» **WORK TO COMPLETE**
Could you repeat, word for word, the line with "black pentagon: moved 1 px right, 20 px down" and every line after it in the records below, leaving out any pictures?
.....
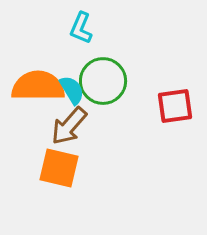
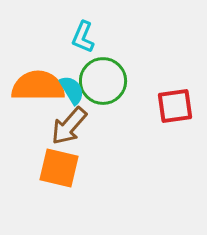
cyan L-shape: moved 2 px right, 9 px down
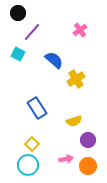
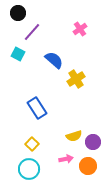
pink cross: moved 1 px up
yellow semicircle: moved 15 px down
purple circle: moved 5 px right, 2 px down
cyan circle: moved 1 px right, 4 px down
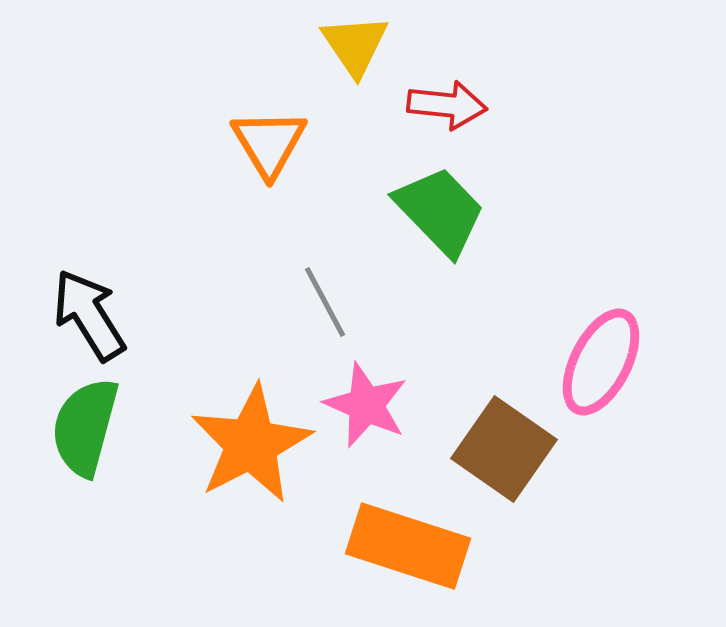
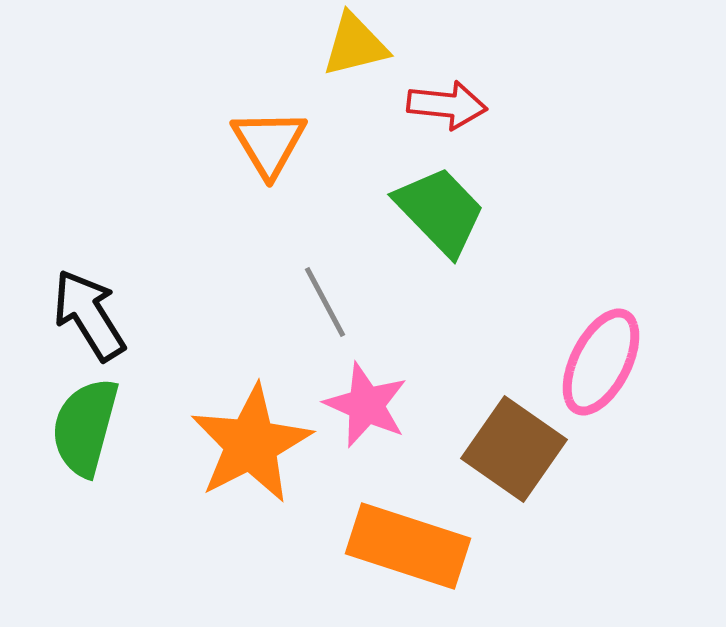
yellow triangle: rotated 50 degrees clockwise
brown square: moved 10 px right
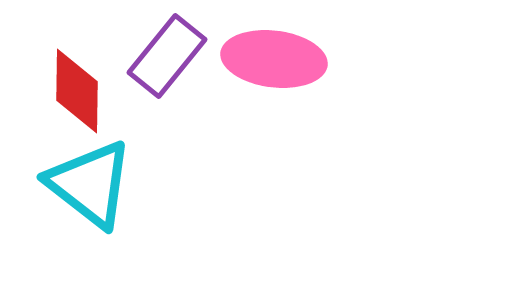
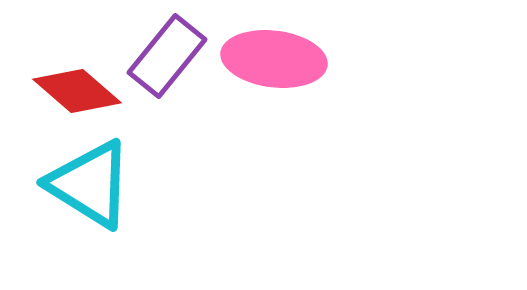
red diamond: rotated 50 degrees counterclockwise
cyan triangle: rotated 6 degrees counterclockwise
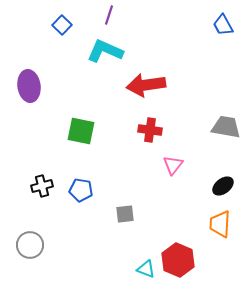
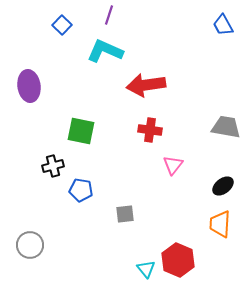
black cross: moved 11 px right, 20 px up
cyan triangle: rotated 30 degrees clockwise
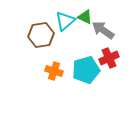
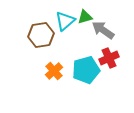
green triangle: rotated 42 degrees counterclockwise
orange cross: rotated 30 degrees clockwise
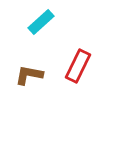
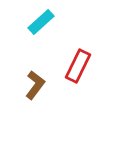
brown L-shape: moved 6 px right, 10 px down; rotated 116 degrees clockwise
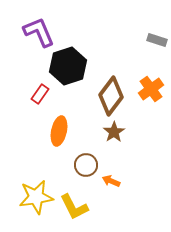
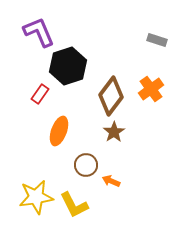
orange ellipse: rotated 8 degrees clockwise
yellow L-shape: moved 2 px up
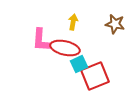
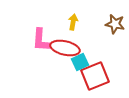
cyan square: moved 1 px right, 2 px up
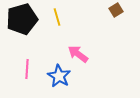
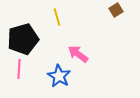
black pentagon: moved 1 px right, 20 px down
pink line: moved 8 px left
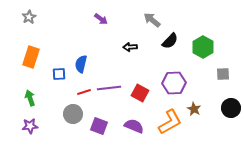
.....
» **SOLUTION FOR THIS PROBLEM**
black pentagon: moved 1 px right, 20 px down
pink line: moved 8 px left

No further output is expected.